▶ _Work request_:
Lift out all lines below that contain "SCALE".

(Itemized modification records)
———

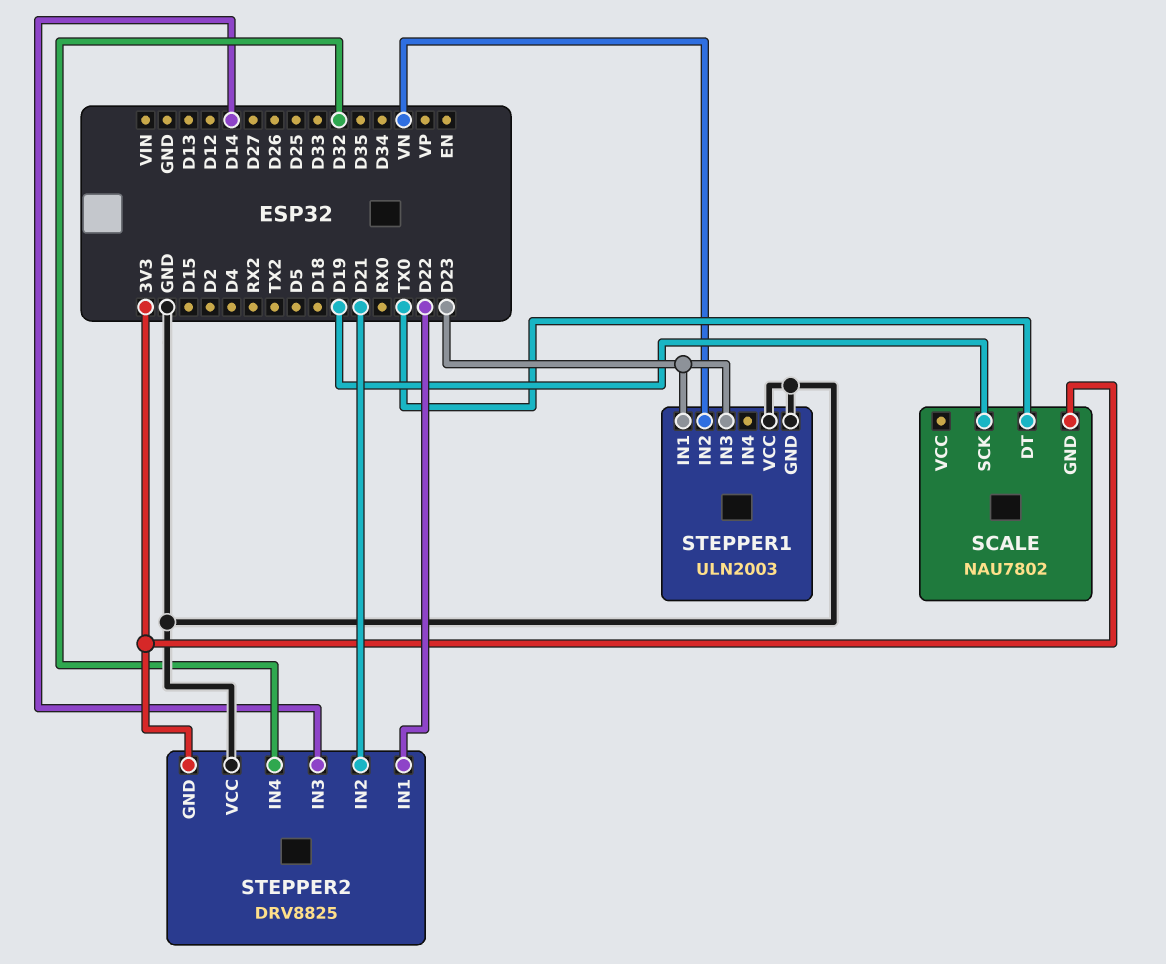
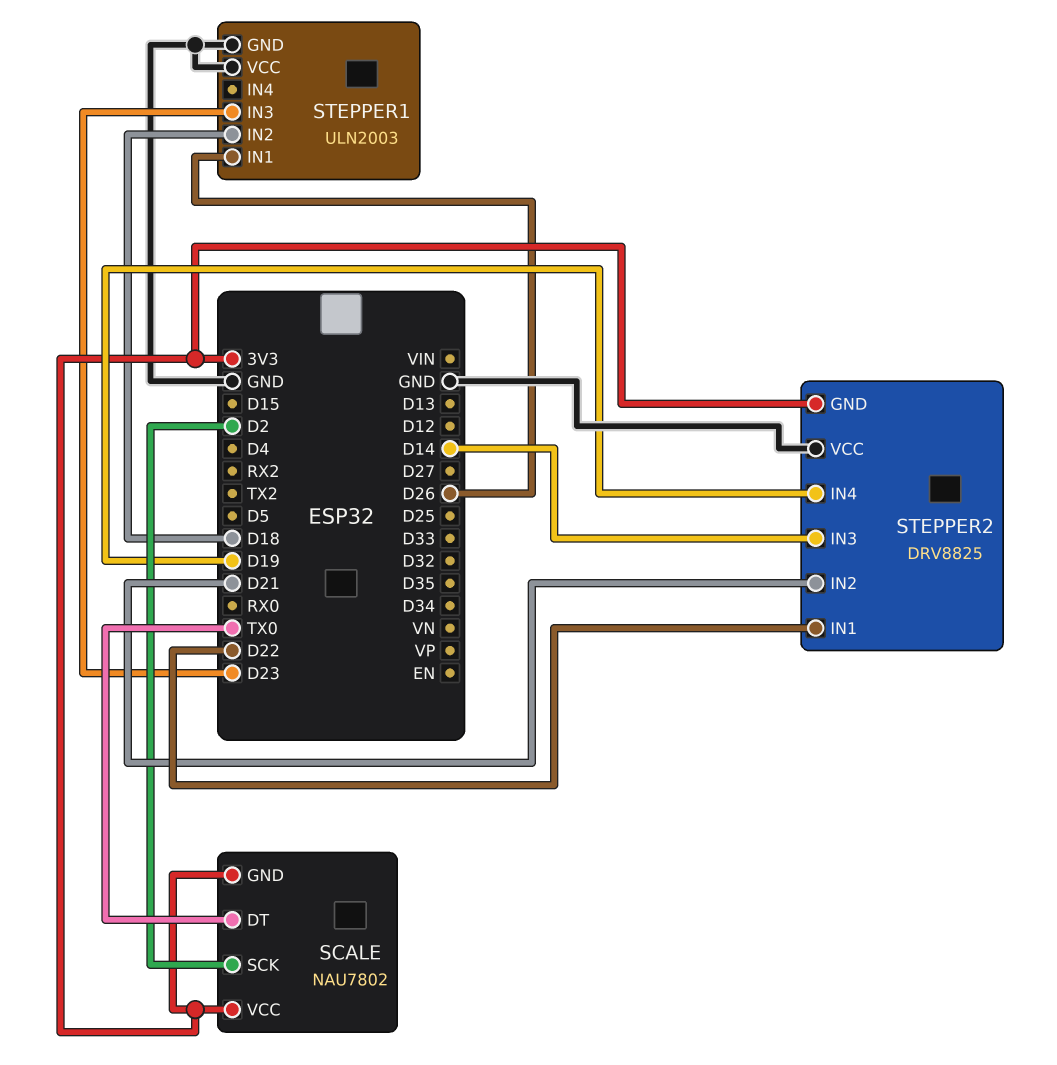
SCALE pin SCK: D19 -> D2
SCALE pin VCC: none -> 3V3
STEPPER1 pin IN1: D23 -> D26
STEPPER1 pin IN2: VN -> D18
STEPPER2 pin IN4: D32 -> D19

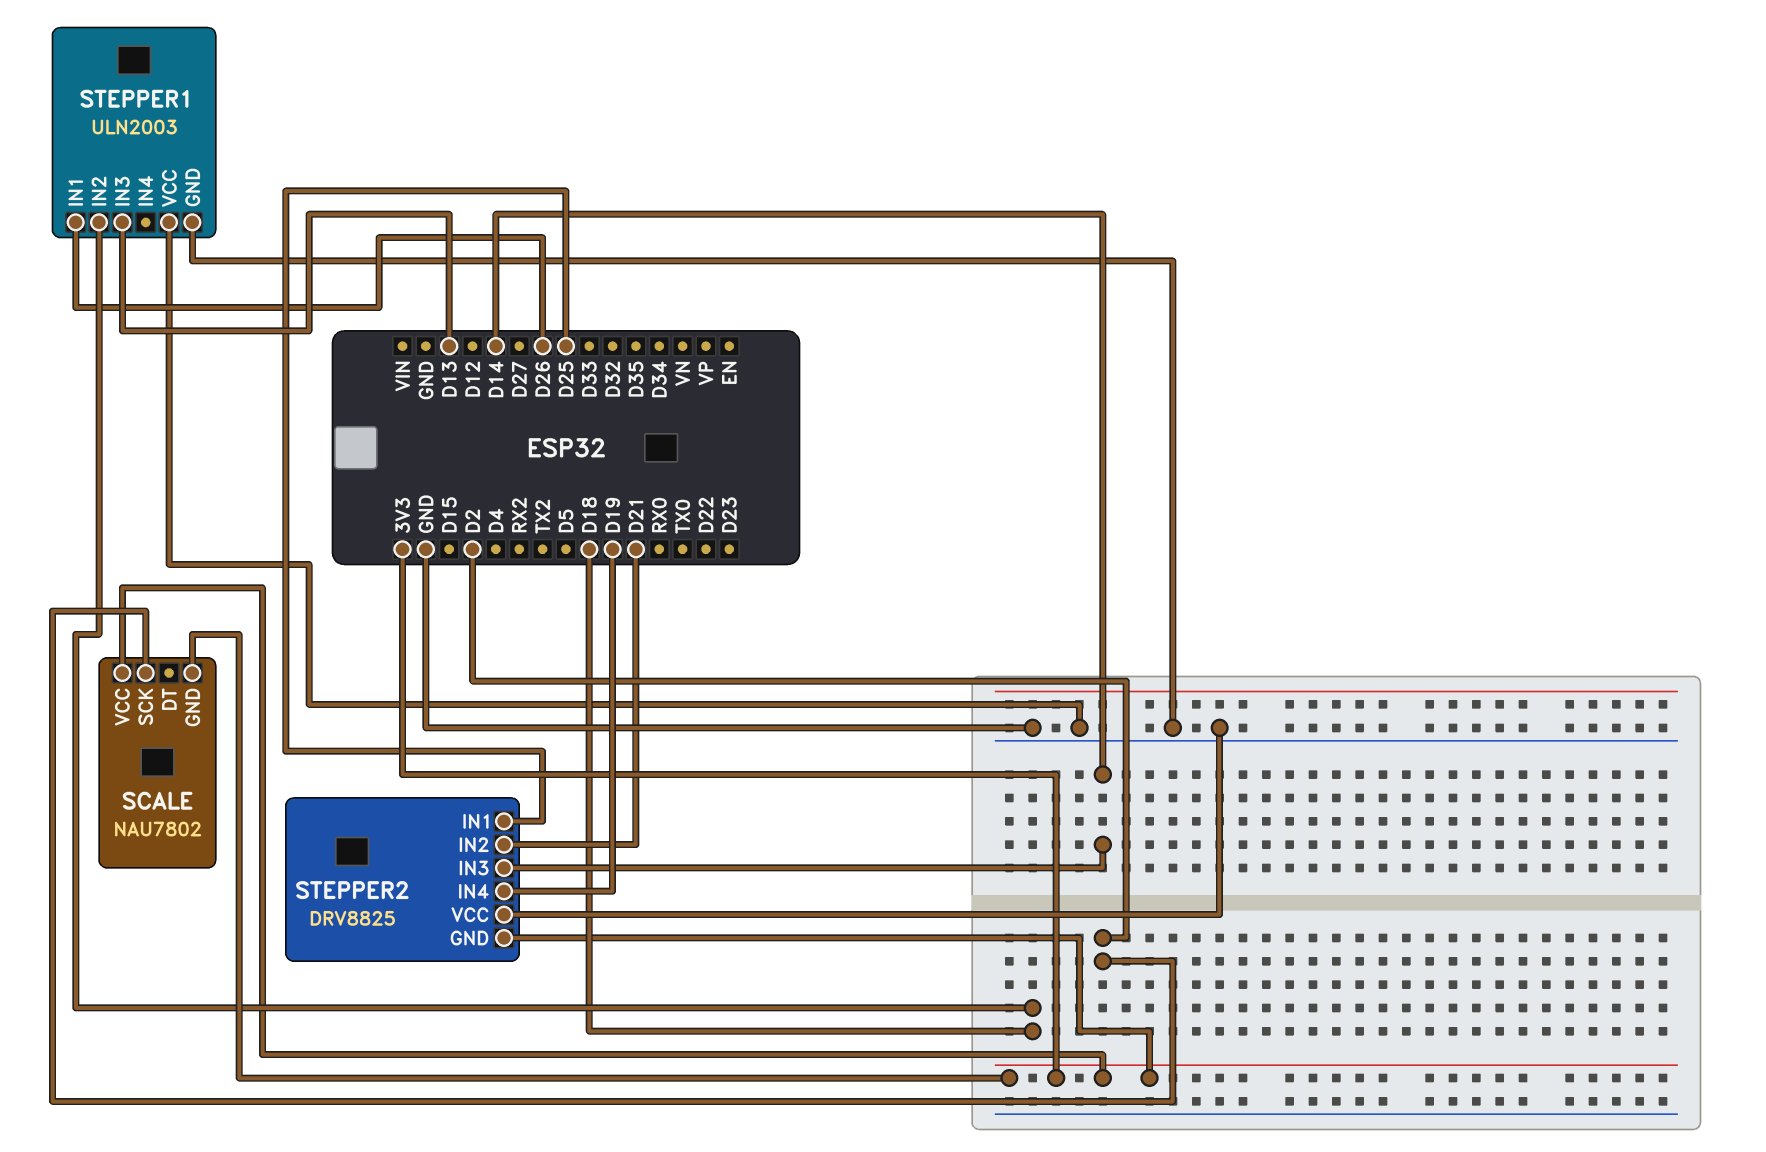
SCALE pin DT: TX0 -> none
STEPPER1 pin IN3: D23 -> D13
STEPPER2 pin IN1: D22 -> D25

———

▶ _Expected answer_:
SCALE pin SCK: D19 -> D2
SCALE pin VCC: none -> 3V3
SCALE pin DT: TX0 -> none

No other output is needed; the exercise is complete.